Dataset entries

┌──

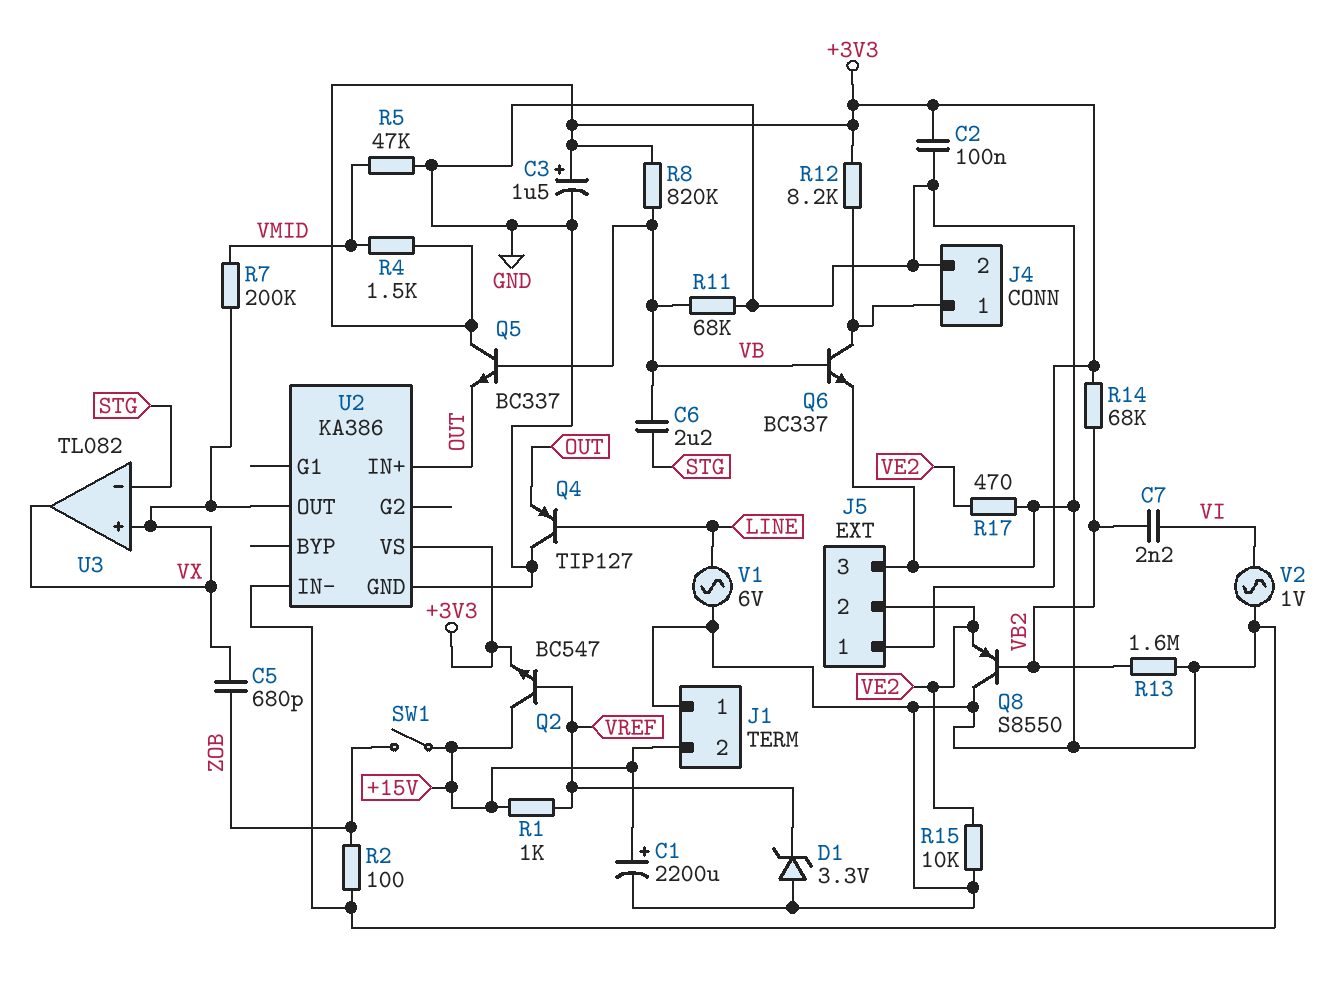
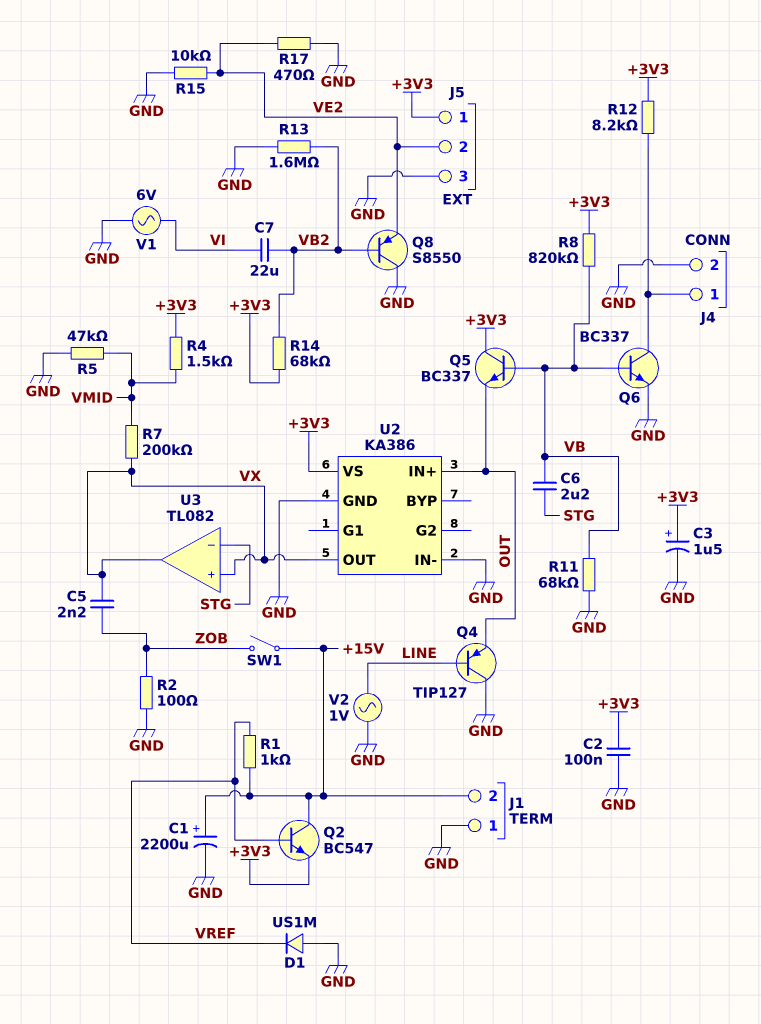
C5: 680pF (VX, ZOB) -> 2.2nF (VX, ZOB)
C7: 2.2nF (VB2, VI) -> 22uF (VB2, VI)
D1: zener 3.3V (A GND, K VREF) -> diode US1M (A GND, K VREF)
V1: AC 6V (GND, LINE) -> AC 6V (GND, VI)
V2: AC 1V (GND, VI) -> AC 1V (GND, LINE)

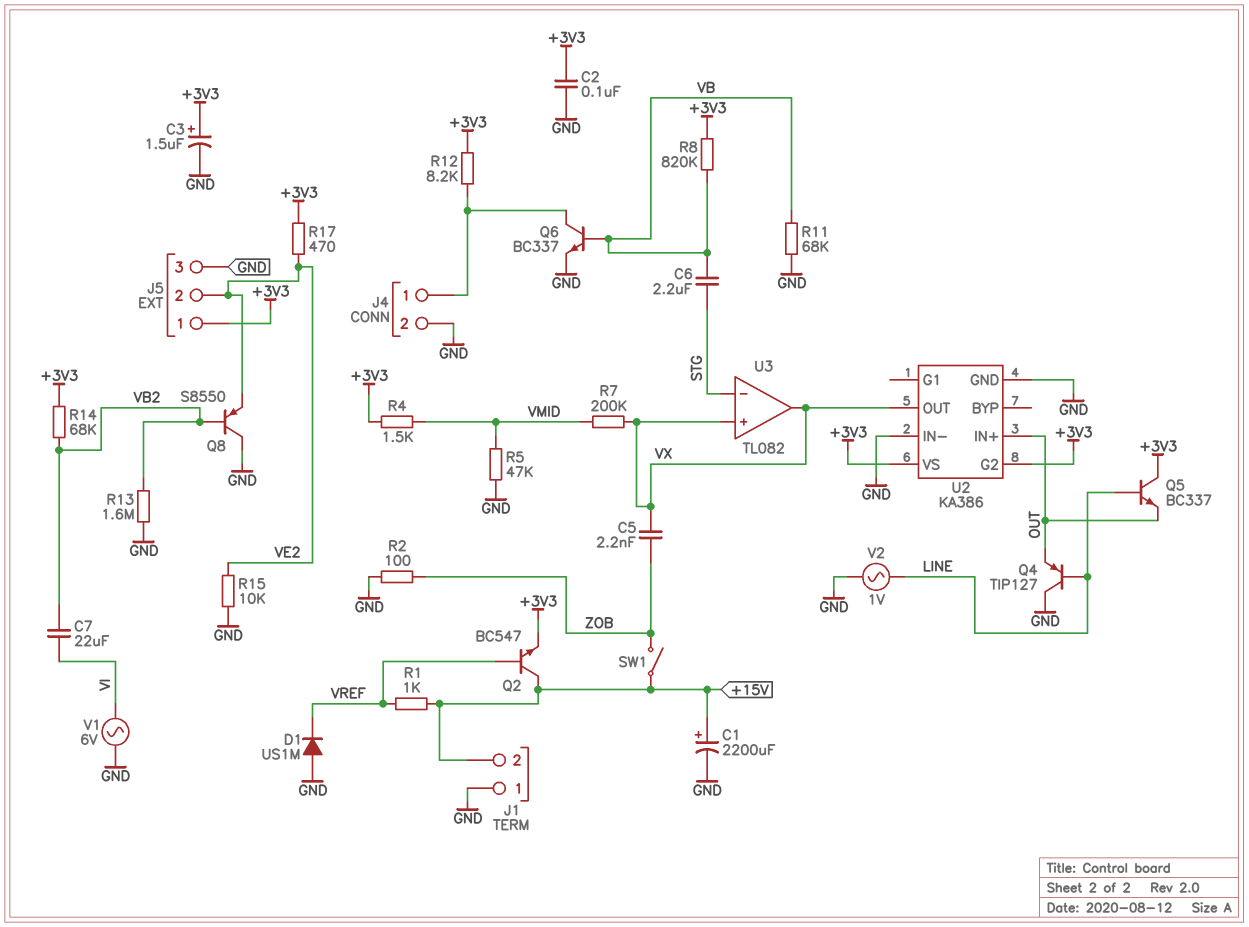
Q5: NPN BC337 (B VB, C +3V3, E OUT) -> NPN BC337 (B LINE, C +3V3, E OUT)
R17: 470 (GND, VE2) -> 470 (+3V3, VE2)
U2 pin G2: none -> +3V3

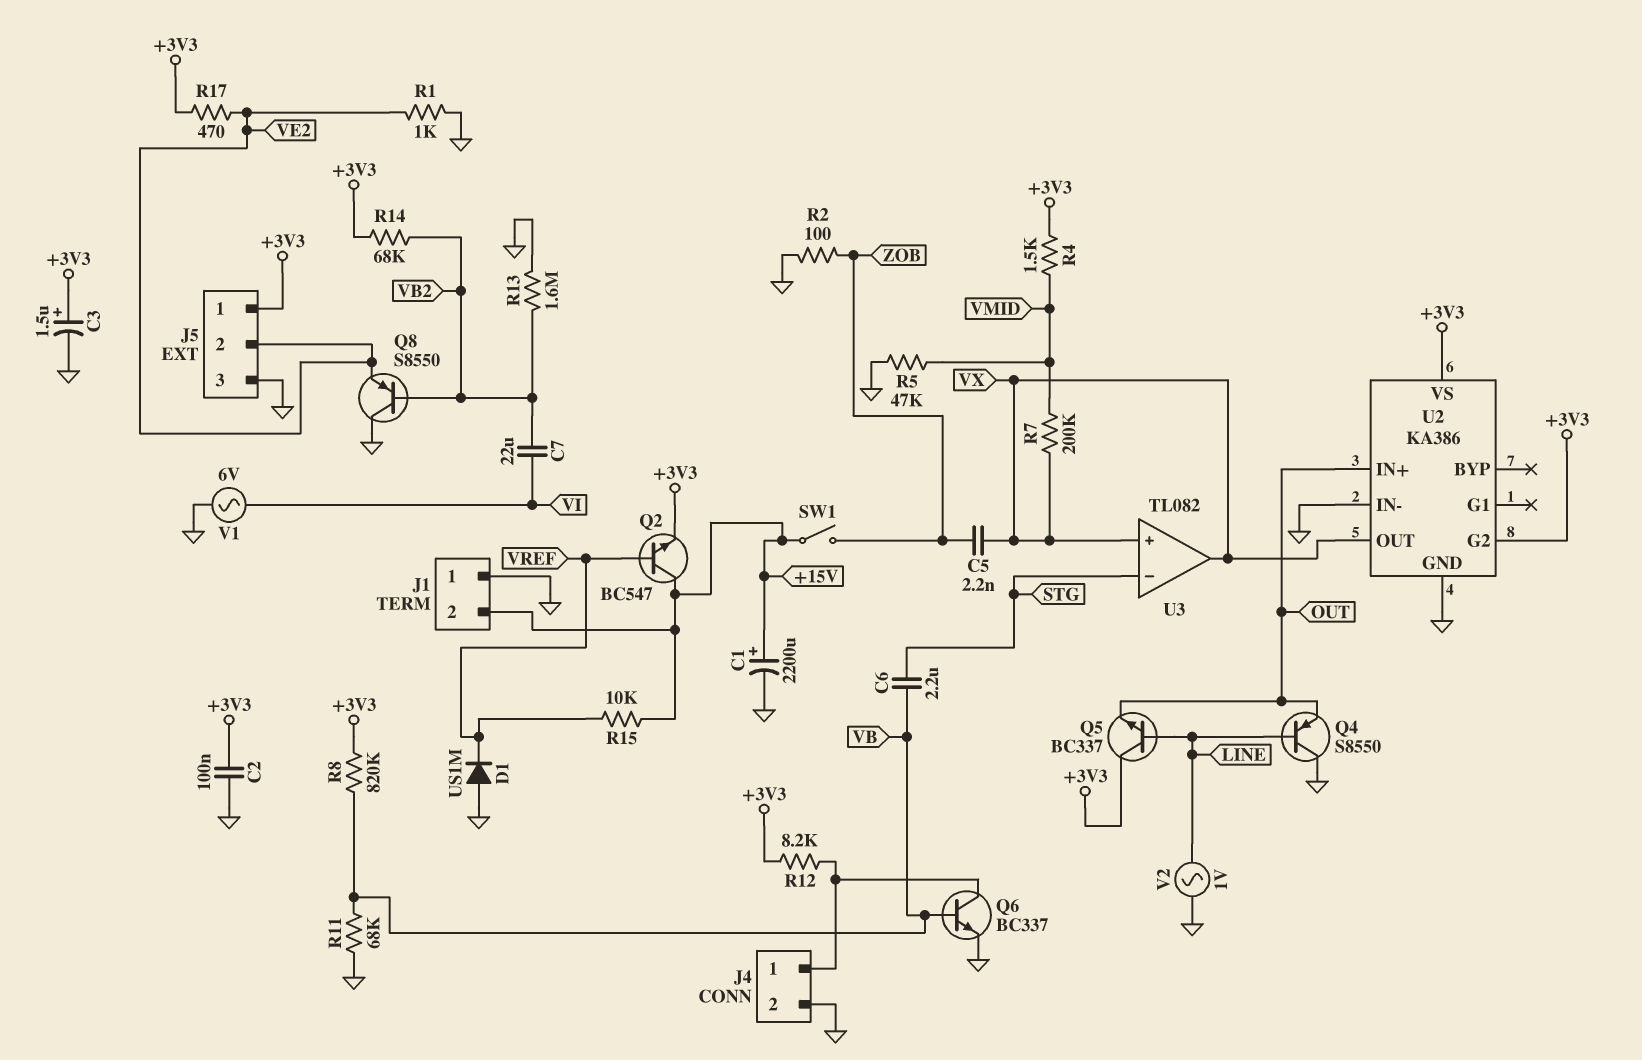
Q4: PNP TIP127 (B LINE, C GND, E OUT) -> PNP S8550 (B LINE, C GND, E OUT)
R1: 1k (+15V, VREF) -> 1k (GND, VE2)
R15: 10k (GND, VE2) -> 10k (+15V, VREF)

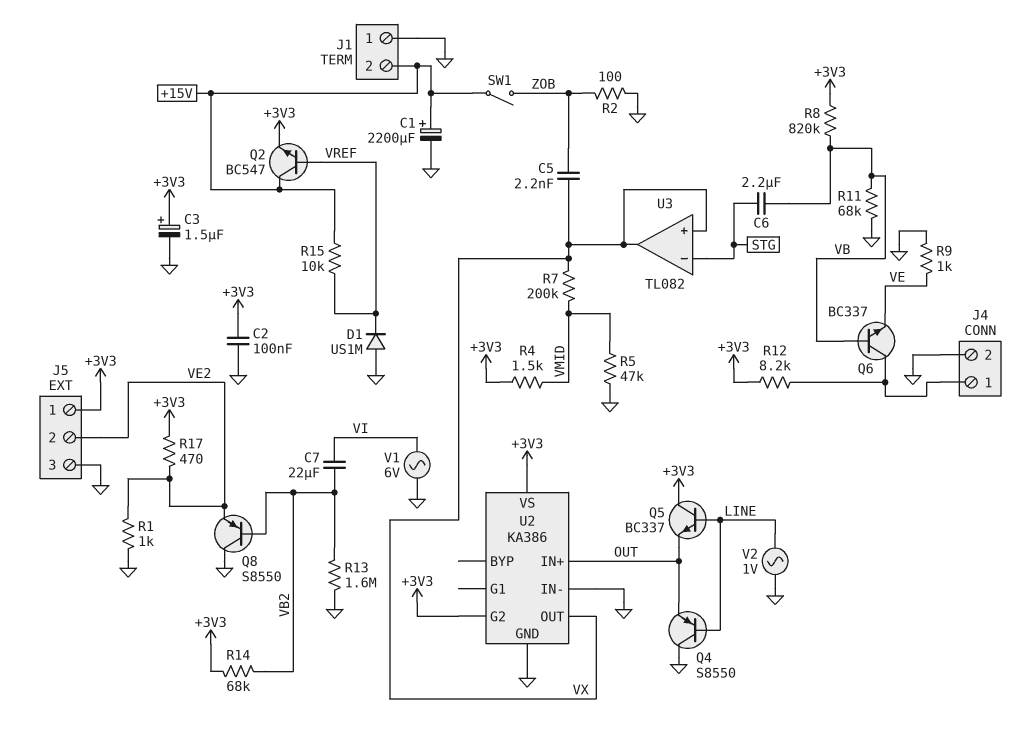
Q6: NPN BC337 (B VB, C J4/1, E GND) -> NPN BC337 (B VB, C J4/1, E VE)
R9: none -> 1k (GND, VE)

└──

**Work required:** Transcribe all of the data above verbatim but omit every picture.

**Task answer:**
C5: 680pF (VX, ZOB) -> 2.2nF (VX, ZOB)
C7: 2.2nF (VB2, VI) -> 22uF (VB2, VI)
D1: zener 3.3V (A GND, K VREF) -> diode US1M (A GND, K VREF)
V1: AC 6V (GND, LINE) -> AC 6V (GND, VI)
V2: AC 1V (GND, VI) -> AC 1V (GND, LINE)

Q5: NPN BC337 (B VB, C +3V3, E OUT) -> NPN BC337 (B LINE, C +3V3, E OUT)
R17: 470 (GND, VE2) -> 470 (+3V3, VE2)
U2 pin G2: none -> +3V3

Q4: PNP TIP127 (B LINE, C GND, E OUT) -> PNP S8550 (B LINE, C GND, E OUT)
R1: 1k (+15V, VREF) -> 1k (GND, VE2)
R15: 10k (GND, VE2) -> 10k (+15V, VREF)

Q6: NPN BC337 (B VB, C J4/1, E GND) -> NPN BC337 (B VB, C J4/1, E VE)
R9: none -> 1k (GND, VE)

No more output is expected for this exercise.